▶ _What the task requires_: Begin at the line containing "purple pencil [491,297,537,387]" in the data below and go on through the line containing "yellow headphones [19,437,95,507]", repeating each line exactly; include both ends and no other line.

START Information provided

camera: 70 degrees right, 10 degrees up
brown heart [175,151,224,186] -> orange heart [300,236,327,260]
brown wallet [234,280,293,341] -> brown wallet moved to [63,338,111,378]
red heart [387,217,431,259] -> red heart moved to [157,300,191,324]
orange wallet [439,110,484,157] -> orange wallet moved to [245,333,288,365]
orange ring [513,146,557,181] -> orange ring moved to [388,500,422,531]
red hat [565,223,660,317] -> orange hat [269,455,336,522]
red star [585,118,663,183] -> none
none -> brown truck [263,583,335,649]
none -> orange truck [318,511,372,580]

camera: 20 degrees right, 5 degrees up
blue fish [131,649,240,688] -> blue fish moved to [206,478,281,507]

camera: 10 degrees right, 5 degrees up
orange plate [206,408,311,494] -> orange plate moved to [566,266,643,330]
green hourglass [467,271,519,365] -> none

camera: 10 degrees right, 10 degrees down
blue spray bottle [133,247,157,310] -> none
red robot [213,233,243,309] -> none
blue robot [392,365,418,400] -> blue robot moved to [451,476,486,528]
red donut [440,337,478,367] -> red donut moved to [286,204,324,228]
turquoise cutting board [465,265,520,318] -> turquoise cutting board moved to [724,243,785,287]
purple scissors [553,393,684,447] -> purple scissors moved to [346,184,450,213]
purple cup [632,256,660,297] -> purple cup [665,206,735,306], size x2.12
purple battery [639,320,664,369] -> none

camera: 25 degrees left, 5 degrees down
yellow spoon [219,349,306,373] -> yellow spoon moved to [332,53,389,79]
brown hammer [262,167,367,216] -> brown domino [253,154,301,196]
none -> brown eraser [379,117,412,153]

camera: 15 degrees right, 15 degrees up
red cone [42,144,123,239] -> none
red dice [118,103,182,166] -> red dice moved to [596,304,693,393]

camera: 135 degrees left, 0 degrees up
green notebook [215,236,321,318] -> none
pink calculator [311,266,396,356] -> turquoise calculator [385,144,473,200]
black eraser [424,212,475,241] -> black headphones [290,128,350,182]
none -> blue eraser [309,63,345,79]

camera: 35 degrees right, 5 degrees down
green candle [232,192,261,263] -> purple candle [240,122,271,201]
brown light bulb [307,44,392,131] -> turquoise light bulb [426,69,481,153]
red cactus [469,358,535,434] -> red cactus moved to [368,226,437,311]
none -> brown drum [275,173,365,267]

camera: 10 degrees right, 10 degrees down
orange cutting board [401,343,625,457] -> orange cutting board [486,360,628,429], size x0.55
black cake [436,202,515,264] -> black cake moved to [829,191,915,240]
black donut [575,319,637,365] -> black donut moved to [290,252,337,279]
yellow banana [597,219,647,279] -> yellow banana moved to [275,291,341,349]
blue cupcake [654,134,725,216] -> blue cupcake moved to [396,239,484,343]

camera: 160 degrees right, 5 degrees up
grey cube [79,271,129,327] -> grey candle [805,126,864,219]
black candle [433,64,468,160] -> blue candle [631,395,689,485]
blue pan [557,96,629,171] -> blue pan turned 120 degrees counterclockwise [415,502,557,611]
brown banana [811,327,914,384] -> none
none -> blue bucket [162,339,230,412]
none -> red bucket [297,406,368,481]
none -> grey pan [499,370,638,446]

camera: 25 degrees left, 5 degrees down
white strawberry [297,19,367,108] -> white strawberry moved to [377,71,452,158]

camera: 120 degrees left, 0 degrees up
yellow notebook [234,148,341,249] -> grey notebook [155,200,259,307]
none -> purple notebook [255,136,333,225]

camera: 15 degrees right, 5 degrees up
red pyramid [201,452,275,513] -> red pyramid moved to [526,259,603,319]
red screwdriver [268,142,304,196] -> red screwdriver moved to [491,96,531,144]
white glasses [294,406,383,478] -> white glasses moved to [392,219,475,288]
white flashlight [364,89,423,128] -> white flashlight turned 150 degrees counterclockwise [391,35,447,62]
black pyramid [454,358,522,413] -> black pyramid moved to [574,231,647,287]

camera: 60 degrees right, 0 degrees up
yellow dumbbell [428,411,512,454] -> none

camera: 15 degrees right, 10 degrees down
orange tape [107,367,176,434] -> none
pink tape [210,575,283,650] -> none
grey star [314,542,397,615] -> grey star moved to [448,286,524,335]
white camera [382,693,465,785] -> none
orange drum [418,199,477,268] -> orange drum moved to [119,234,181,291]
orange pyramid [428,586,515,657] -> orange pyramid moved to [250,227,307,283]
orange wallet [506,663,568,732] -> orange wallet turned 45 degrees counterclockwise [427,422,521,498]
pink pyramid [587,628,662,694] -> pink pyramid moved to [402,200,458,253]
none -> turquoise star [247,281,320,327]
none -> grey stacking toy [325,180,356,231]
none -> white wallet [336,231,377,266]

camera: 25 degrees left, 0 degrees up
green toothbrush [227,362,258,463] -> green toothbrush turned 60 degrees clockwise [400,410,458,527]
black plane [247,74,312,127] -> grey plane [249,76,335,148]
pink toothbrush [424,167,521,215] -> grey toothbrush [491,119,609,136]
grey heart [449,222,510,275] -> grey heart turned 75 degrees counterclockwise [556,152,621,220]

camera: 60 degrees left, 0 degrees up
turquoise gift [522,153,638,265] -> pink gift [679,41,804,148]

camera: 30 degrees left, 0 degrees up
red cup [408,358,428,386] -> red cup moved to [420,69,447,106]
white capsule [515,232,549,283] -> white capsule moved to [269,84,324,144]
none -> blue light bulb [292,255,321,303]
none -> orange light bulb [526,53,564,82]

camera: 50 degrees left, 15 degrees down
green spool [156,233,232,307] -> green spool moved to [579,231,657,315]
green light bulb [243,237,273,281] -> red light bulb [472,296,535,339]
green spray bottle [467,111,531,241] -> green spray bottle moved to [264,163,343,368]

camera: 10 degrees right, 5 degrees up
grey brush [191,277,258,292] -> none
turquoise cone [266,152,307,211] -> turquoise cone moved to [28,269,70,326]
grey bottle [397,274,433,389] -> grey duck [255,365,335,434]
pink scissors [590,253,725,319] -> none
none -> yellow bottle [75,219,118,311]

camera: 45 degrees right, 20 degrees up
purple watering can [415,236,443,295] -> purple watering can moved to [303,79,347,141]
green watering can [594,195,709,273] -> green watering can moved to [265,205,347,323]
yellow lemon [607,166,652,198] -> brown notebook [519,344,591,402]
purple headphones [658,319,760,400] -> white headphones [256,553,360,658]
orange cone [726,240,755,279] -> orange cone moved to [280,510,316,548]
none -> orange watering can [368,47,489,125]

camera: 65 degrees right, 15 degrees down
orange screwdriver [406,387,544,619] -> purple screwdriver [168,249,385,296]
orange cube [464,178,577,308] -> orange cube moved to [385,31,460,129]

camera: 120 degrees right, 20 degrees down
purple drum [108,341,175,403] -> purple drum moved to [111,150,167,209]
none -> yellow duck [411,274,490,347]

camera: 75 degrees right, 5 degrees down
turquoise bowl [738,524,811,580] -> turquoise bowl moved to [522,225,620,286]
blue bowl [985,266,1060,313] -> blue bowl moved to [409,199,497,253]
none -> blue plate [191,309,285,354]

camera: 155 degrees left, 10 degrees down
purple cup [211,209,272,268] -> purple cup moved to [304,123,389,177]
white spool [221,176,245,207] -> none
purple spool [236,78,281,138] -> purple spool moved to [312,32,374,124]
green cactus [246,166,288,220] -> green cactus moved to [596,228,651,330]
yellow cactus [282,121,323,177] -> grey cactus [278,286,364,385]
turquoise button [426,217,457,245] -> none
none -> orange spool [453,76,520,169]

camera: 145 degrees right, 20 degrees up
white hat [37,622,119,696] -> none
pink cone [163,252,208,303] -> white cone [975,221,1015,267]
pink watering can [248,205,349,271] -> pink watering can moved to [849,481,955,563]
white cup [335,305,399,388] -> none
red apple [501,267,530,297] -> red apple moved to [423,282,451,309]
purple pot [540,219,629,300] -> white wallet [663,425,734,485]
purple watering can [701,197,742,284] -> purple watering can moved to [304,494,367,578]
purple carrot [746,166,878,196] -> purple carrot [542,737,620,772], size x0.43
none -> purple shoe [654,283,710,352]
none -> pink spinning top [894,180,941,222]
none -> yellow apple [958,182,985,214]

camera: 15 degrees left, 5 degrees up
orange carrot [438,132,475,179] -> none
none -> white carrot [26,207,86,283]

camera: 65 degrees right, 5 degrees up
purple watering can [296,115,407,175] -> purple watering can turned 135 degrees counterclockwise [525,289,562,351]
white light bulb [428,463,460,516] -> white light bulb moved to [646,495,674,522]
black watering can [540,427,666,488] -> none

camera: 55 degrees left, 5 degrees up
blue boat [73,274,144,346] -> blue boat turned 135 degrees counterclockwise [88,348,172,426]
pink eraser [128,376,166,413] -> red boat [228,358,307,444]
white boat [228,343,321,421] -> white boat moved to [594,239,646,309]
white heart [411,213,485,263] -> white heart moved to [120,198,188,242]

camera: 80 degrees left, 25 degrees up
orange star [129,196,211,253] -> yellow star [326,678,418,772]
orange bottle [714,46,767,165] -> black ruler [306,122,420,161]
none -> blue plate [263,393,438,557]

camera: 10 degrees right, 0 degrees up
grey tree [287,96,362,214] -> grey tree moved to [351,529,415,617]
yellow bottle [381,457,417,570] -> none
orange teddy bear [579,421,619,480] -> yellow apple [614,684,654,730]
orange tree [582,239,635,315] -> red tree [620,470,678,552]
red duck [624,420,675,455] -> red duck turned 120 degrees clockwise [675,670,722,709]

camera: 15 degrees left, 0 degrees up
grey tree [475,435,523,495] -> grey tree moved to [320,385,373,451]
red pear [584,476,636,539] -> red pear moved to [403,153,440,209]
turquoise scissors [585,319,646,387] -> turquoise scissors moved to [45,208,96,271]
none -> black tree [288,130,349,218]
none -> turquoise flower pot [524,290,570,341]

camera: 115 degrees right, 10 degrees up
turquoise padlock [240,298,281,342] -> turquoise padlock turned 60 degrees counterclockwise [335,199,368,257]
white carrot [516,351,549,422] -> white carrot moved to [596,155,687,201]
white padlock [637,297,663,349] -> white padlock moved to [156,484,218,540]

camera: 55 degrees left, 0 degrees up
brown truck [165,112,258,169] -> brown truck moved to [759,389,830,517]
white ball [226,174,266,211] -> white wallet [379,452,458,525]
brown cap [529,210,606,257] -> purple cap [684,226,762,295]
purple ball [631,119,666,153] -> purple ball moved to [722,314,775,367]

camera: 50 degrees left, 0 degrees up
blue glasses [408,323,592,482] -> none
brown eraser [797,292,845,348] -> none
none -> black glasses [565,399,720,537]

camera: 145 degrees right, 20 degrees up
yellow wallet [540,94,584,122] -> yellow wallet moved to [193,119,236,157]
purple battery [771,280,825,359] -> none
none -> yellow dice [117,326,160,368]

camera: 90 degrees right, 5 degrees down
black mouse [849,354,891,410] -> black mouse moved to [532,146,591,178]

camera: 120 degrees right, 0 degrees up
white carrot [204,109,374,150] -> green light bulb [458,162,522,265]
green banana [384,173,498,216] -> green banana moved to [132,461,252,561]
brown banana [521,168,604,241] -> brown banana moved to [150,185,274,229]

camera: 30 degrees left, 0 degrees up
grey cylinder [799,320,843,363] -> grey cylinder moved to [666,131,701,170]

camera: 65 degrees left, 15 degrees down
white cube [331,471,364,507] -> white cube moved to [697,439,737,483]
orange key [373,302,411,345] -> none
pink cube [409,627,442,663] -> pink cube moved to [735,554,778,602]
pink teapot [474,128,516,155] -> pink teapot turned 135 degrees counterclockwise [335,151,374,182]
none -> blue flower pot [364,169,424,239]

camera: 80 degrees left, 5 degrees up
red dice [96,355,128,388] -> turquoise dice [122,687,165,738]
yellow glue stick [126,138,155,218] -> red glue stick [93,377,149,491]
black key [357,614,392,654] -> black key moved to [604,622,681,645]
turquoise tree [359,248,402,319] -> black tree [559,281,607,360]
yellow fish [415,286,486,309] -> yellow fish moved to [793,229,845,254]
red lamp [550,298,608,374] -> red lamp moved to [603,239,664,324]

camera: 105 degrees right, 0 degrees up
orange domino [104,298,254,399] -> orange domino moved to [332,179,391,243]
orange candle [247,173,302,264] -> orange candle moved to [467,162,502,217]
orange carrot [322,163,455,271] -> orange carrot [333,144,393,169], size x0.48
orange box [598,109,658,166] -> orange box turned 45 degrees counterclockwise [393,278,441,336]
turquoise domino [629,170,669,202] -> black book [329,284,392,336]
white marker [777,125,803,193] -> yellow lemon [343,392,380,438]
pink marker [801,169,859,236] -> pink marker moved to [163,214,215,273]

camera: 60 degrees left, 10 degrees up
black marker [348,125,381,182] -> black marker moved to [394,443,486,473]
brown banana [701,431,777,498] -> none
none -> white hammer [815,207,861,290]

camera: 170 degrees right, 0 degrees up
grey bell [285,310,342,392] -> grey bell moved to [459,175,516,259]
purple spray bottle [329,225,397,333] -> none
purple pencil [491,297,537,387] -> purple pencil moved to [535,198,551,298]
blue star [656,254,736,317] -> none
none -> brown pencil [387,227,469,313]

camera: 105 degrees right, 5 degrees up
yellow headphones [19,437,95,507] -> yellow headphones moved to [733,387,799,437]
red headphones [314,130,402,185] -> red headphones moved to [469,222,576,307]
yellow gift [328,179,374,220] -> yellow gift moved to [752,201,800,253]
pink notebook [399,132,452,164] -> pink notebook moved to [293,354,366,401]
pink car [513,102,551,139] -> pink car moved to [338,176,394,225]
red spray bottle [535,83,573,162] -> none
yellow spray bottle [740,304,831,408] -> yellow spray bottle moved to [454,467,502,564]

END Information provided

▶ _Answer space_:
purple pencil [491,297,537,387] -> purple pencil moved to [535,198,551,298]
blue star [656,254,736,317] -> none
none -> brown pencil [387,227,469,313]

camera: 105 degrees right, 5 degrees up
yellow headphones [19,437,95,507] -> yellow headphones moved to [733,387,799,437]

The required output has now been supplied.